| Records for this task |
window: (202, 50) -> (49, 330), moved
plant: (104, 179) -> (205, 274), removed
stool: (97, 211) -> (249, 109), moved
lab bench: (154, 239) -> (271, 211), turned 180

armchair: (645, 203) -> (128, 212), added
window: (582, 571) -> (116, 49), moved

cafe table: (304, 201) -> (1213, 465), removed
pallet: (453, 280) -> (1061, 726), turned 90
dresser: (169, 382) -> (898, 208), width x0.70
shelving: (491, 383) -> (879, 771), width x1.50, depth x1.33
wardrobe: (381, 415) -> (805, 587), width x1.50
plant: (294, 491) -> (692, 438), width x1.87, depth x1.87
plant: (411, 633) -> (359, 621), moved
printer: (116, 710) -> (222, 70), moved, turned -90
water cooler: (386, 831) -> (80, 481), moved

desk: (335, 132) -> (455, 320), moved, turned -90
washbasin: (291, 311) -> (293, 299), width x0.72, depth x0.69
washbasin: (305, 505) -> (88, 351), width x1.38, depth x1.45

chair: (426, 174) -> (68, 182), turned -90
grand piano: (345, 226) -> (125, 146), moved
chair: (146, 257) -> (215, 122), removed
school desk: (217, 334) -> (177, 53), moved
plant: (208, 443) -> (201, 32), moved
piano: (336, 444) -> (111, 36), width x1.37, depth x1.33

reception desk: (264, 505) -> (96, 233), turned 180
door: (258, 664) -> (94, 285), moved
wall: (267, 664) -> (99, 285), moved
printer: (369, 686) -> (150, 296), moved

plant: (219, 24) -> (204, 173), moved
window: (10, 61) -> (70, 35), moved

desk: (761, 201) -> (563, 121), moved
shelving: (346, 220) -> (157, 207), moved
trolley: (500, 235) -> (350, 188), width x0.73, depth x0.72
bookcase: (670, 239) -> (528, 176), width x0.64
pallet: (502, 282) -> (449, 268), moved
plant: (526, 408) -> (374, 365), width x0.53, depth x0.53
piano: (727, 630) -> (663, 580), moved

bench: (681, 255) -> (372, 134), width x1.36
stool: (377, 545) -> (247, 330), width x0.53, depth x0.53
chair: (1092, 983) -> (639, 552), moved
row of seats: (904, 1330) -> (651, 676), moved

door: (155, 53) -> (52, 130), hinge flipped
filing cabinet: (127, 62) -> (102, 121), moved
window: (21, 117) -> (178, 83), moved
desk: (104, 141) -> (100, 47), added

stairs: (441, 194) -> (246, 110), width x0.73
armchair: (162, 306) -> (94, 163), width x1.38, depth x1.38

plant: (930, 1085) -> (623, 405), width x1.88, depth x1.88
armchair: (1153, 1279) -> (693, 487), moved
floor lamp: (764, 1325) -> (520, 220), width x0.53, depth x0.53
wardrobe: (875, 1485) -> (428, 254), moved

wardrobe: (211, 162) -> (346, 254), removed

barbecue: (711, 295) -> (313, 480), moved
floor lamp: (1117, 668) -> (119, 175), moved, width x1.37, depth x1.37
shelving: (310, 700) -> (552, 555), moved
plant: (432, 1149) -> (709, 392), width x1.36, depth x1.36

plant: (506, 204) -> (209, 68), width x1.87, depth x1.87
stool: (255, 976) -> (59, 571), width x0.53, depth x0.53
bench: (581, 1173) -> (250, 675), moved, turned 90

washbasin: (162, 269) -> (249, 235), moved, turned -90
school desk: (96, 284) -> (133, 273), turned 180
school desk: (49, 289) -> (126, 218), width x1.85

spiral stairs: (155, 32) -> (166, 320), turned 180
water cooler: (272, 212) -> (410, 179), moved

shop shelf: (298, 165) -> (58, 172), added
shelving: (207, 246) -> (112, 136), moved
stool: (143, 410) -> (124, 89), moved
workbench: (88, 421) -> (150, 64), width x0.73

| The task |
Set down, exactly as they appear above, all lines from the one that has "plant: (104, 179) -> (205, 274), removed" down to the one that has "pallet: (453, 280) -> (1061, 726), turned 90", including those two and no others.

| Output for this task |
plant: (104, 179) -> (205, 274), removed
stool: (97, 211) -> (249, 109), moved
lab bench: (154, 239) -> (271, 211), turned 180

armchair: (645, 203) -> (128, 212), added
window: (582, 571) -> (116, 49), moved

cafe table: (304, 201) -> (1213, 465), removed
pallet: (453, 280) -> (1061, 726), turned 90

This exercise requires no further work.